* [Records]

- - - -

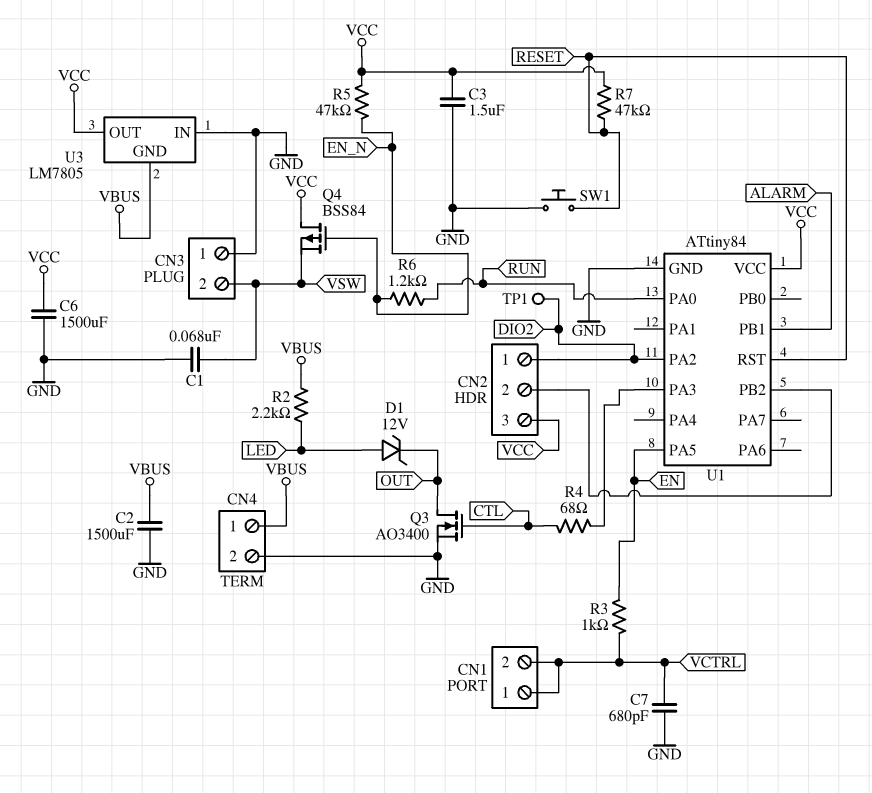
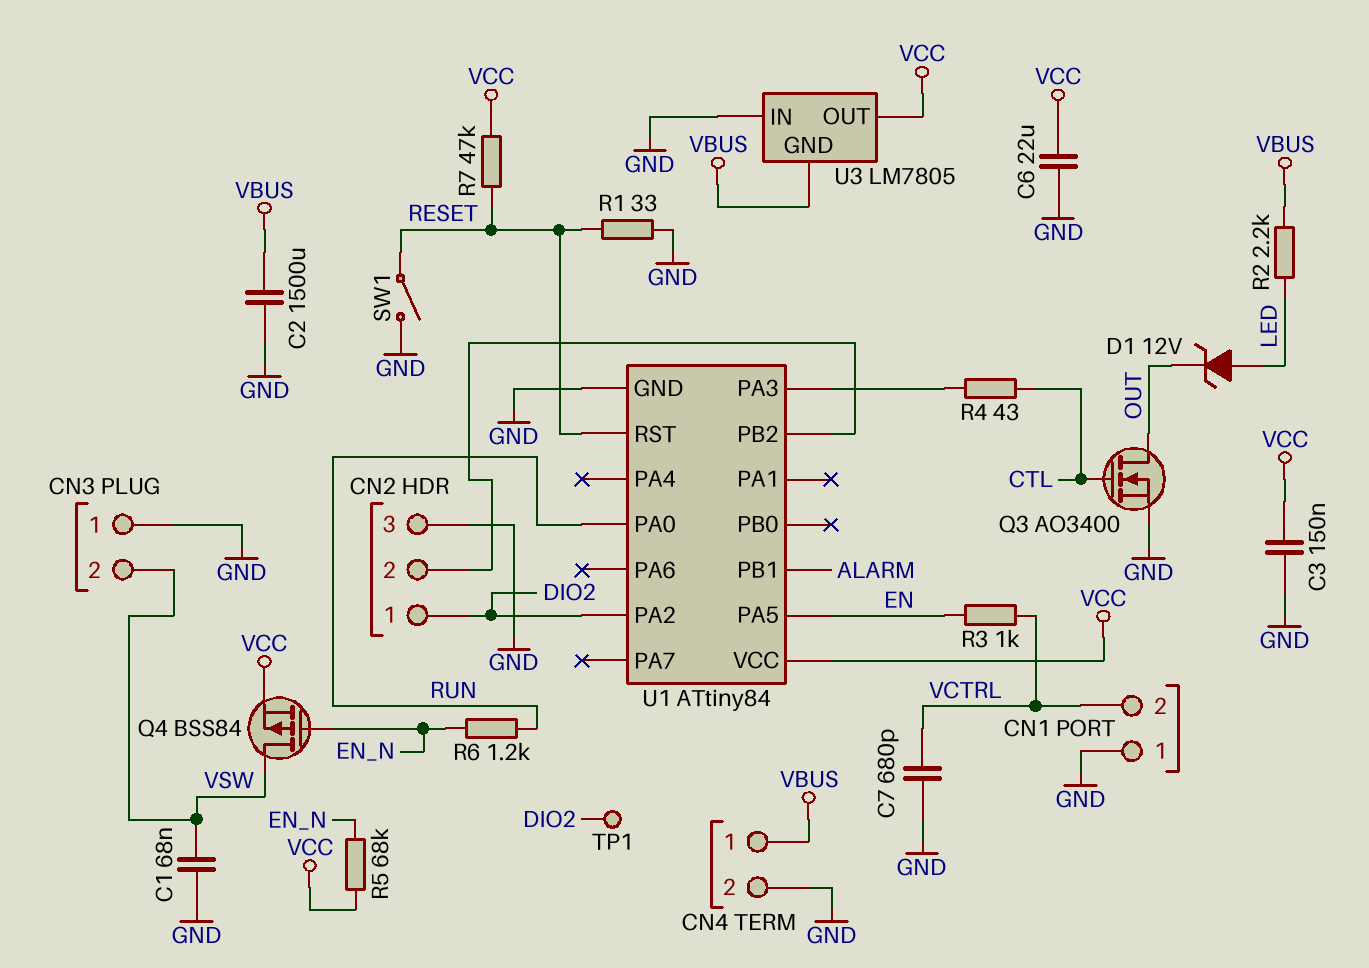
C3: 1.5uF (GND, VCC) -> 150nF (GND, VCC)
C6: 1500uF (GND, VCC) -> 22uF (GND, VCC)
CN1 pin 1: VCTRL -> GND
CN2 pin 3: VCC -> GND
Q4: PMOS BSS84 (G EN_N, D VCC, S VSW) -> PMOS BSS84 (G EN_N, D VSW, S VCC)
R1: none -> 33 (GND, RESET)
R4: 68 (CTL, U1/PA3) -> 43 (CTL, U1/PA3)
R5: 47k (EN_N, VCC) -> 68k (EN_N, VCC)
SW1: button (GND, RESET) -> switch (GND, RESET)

- - - -

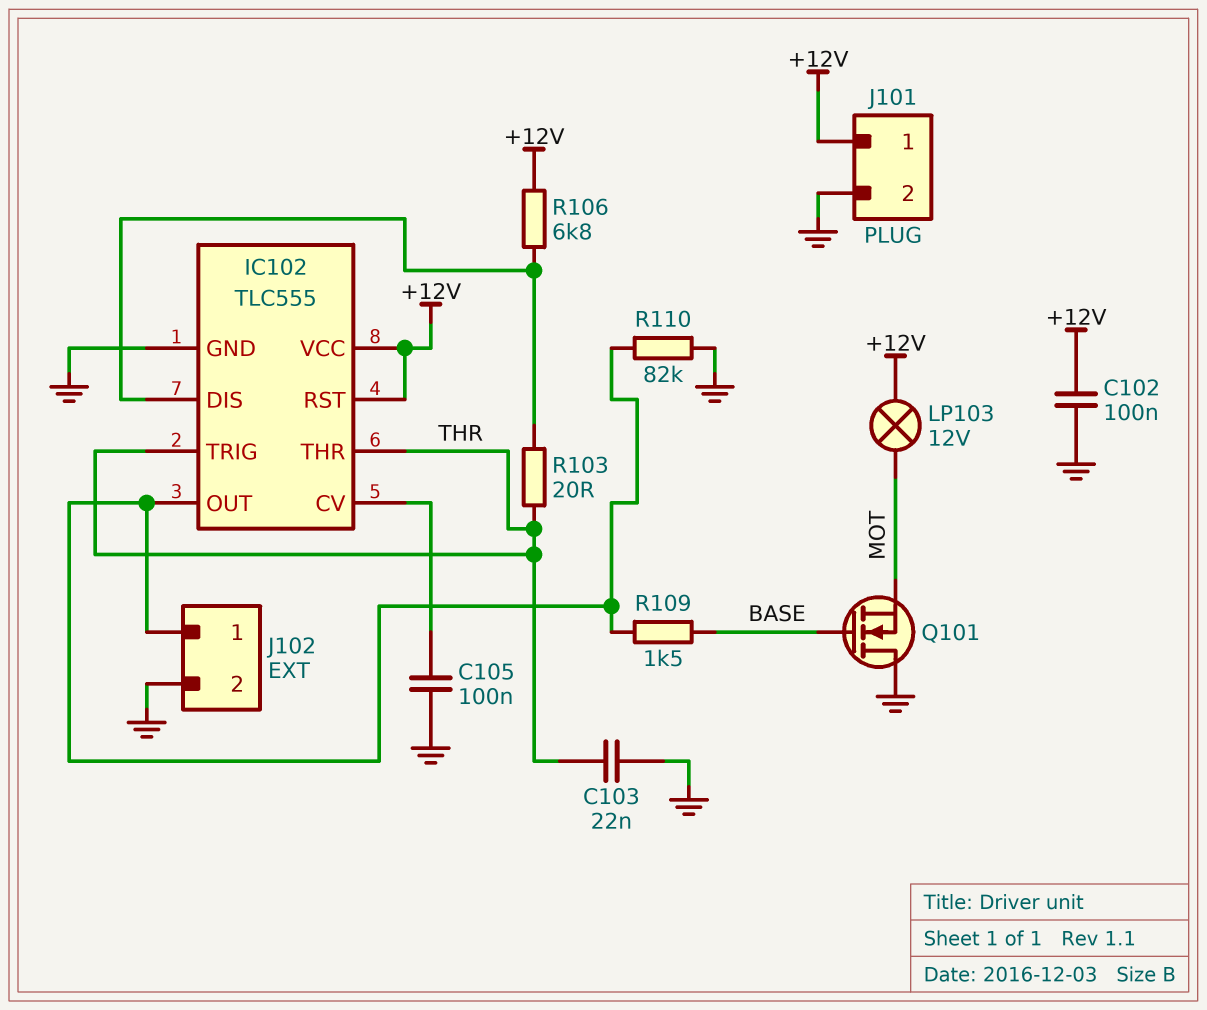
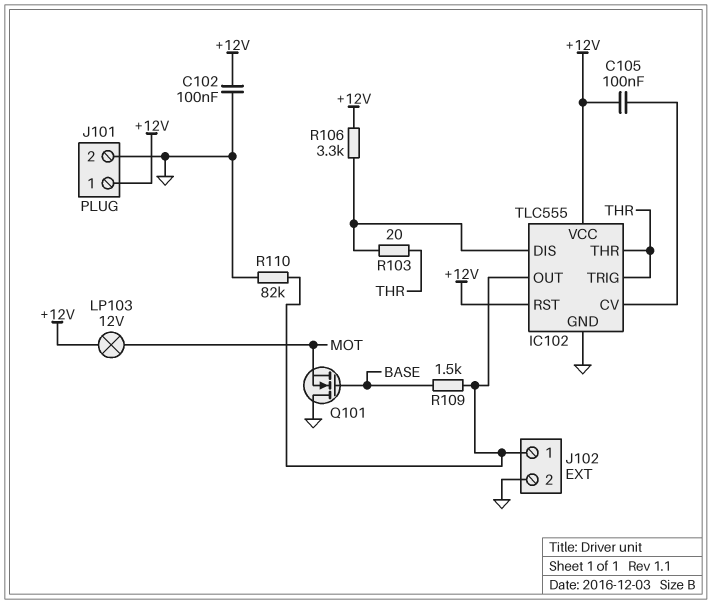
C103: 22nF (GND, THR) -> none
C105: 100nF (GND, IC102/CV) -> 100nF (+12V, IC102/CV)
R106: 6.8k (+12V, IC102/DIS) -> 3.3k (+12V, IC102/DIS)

- - - -

* [Exercise requirements]
Starting at the line with "Q4: PMOS BSS84" and ending at the line with "SW1: button (GND, RESET)", print each line of the listing above exactly, with no other lines.

* [Task solution]
Q4: PMOS BSS84 (G EN_N, D VCC, S VSW) -> PMOS BSS84 (G EN_N, D VSW, S VCC)
R1: none -> 33 (GND, RESET)
R4: 68 (CTL, U1/PA3) -> 43 (CTL, U1/PA3)
R5: 47k (EN_N, VCC) -> 68k (EN_N, VCC)
SW1: button (GND, RESET) -> switch (GND, RESET)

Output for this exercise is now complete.